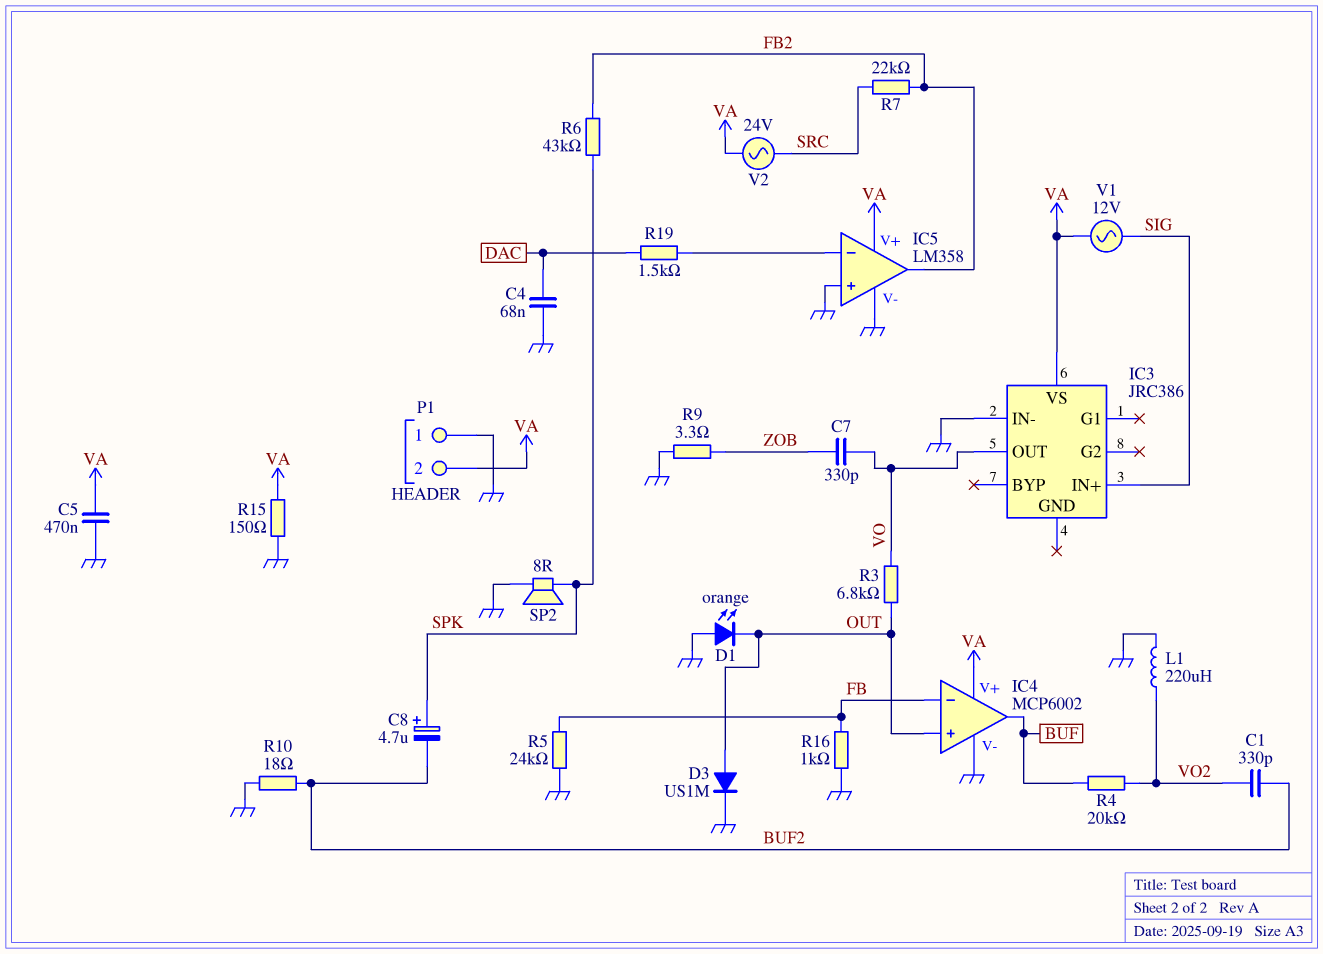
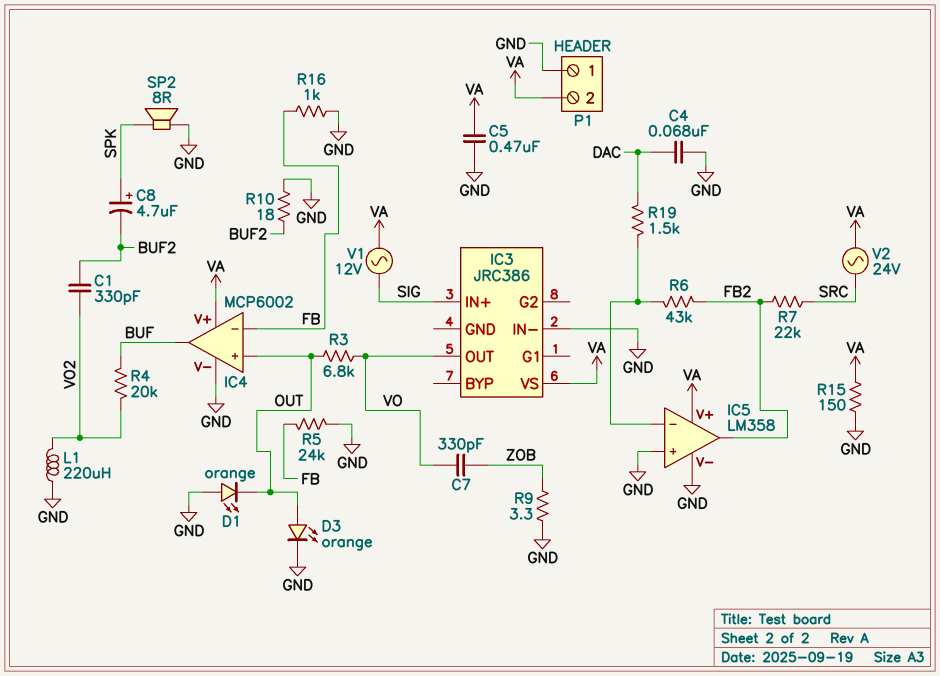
D3: diode US1M (A OUT, K GND) -> LED orange (A OUT, K GND)
R6: 43k (FB2, SPK) -> 43k (FB2, IC5/in-)

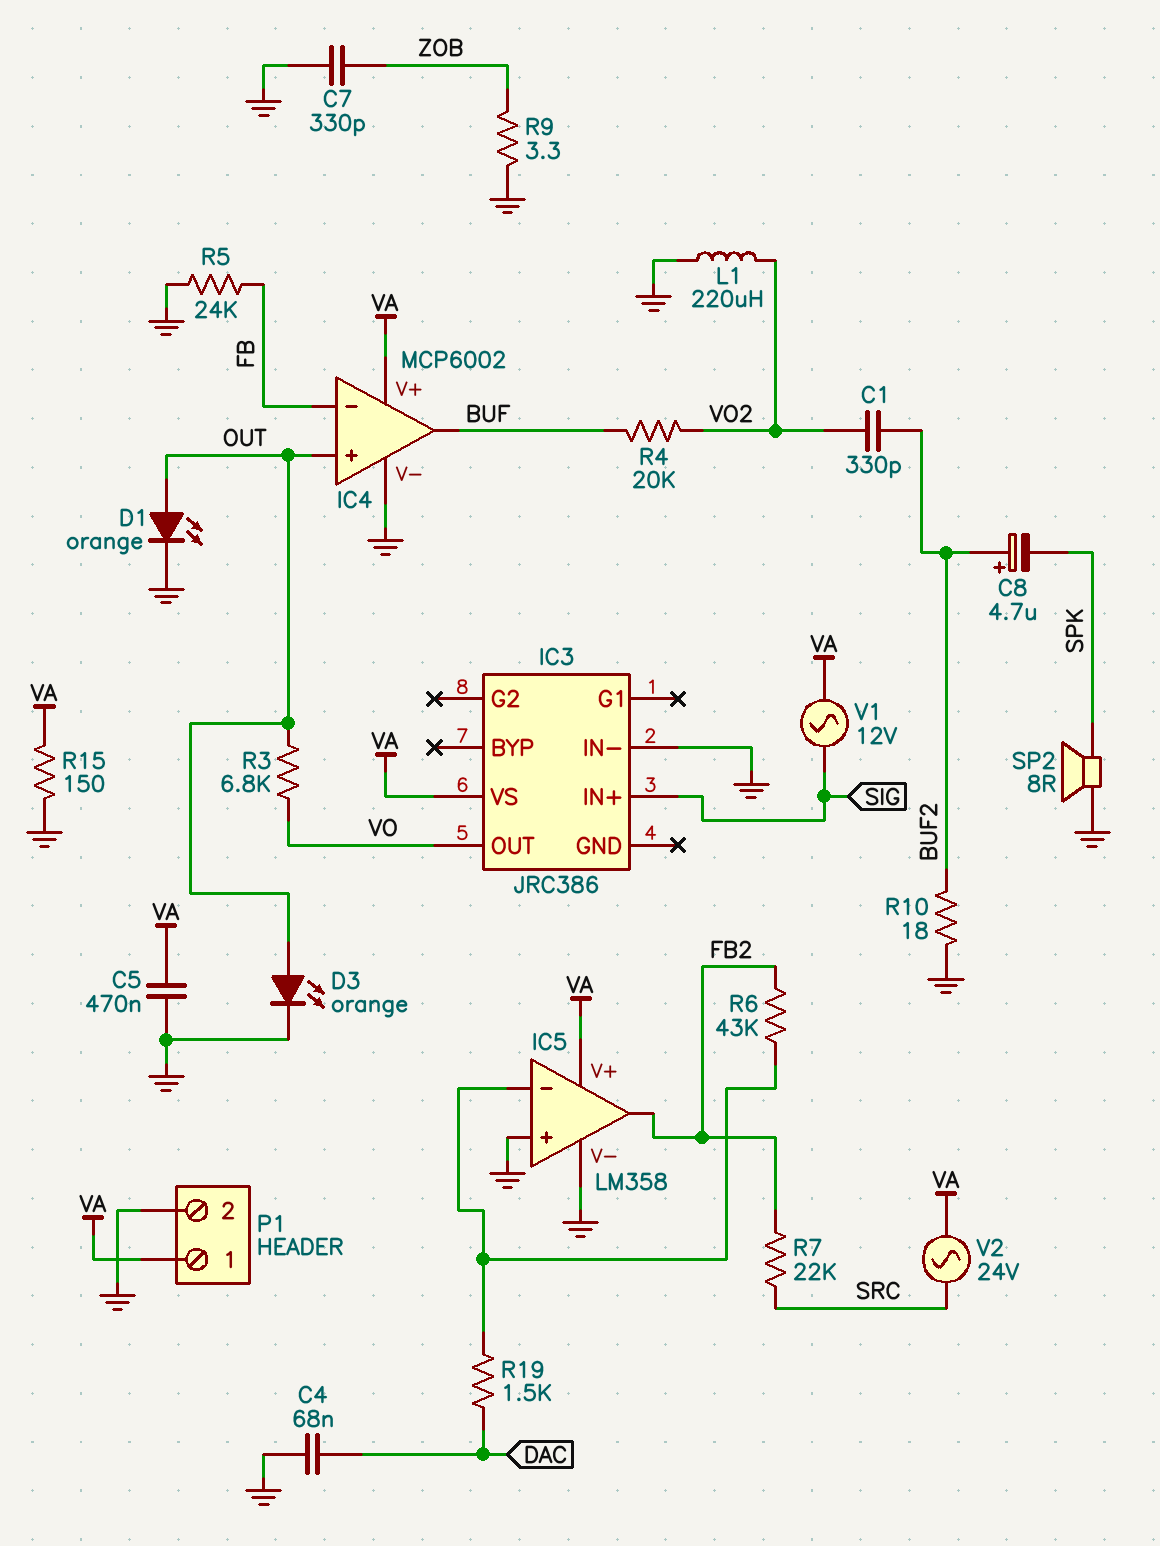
C7: 330pF (VO, ZOB) -> 330pF (GND, ZOB)
C8: 4.7uF (plus SPK, minus BUF2) -> 4.7uF (plus BUF2, minus SPK)
D1: LED orange (A GND, K OUT) -> LED orange (A OUT, K GND)
P1 pin 1: GND -> VA
P1 pin 2: VA -> GND
R16: 1k (FB, GND) -> none

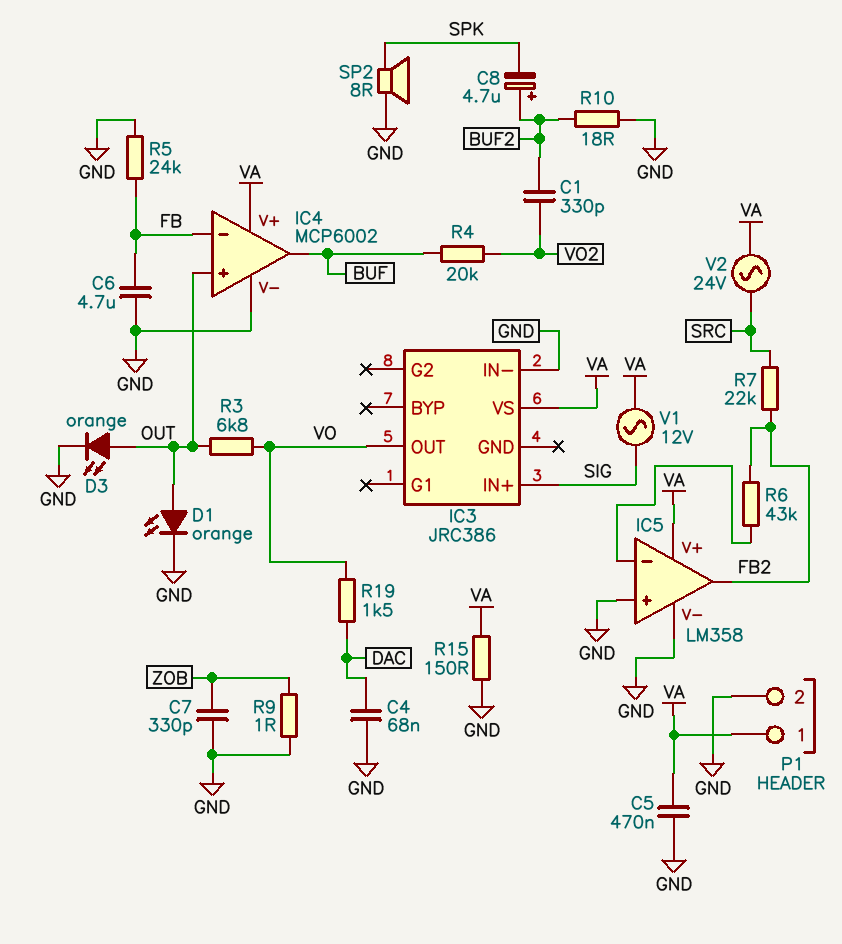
C6: none -> 4.7uF (FB, GND)
L1: 220uH (GND, VO2) -> none
R9: 3.3 (GND, ZOB) -> 1 (GND, ZOB)
R19: 1.5k (DAC, IC5/in-) -> 1.5k (DAC, VO)

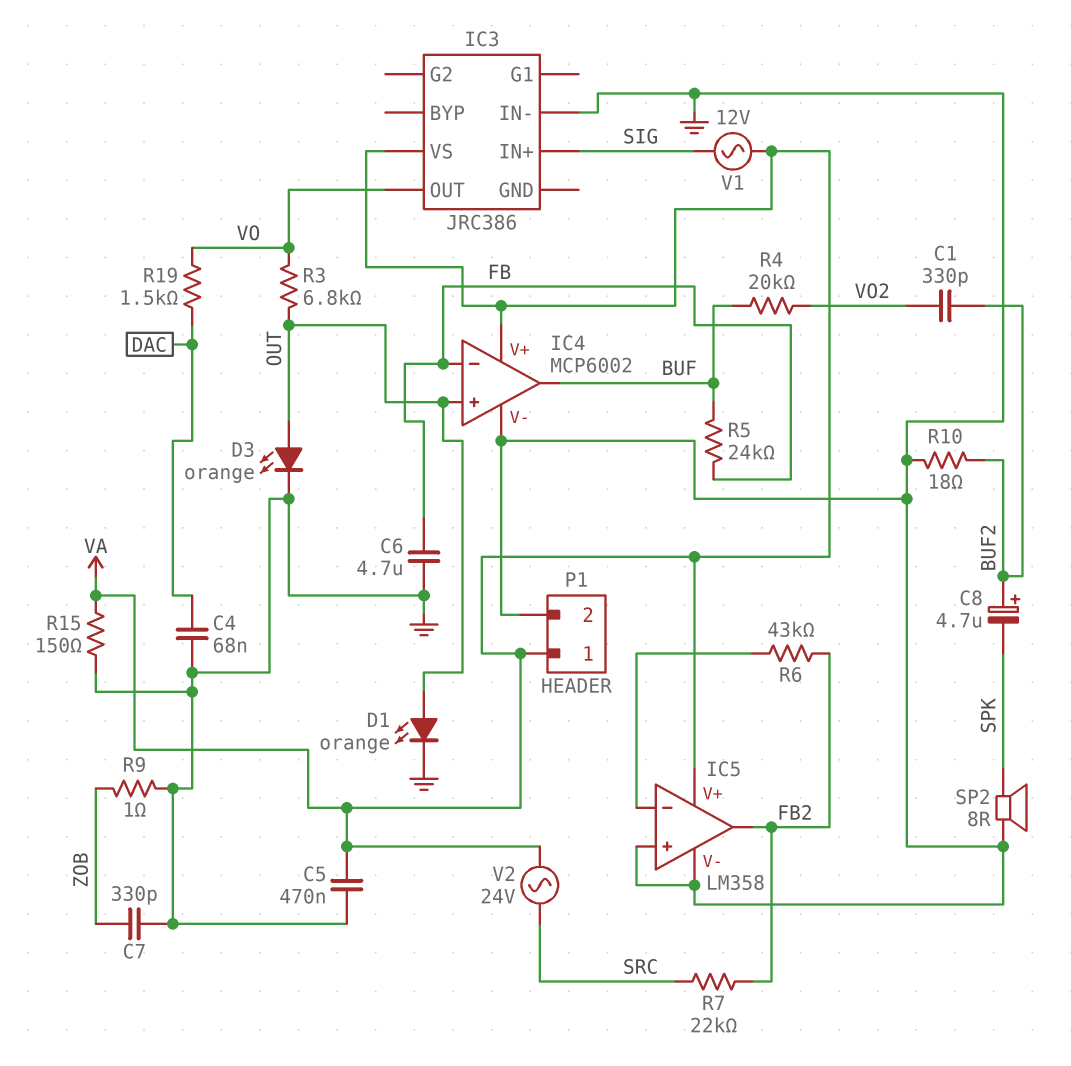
R5: 24k (FB, GND) -> 24k (BUF, FB)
━━━━━━
**Brief:** Look through the material for "orange". Copy each line that has it.

**Written answer:**
D3: diode US1M (A OUT, K GND) -> LED orange (A OUT, K GND)
D1: LED orange (A GND, K OUT) -> LED orange (A OUT, K GND)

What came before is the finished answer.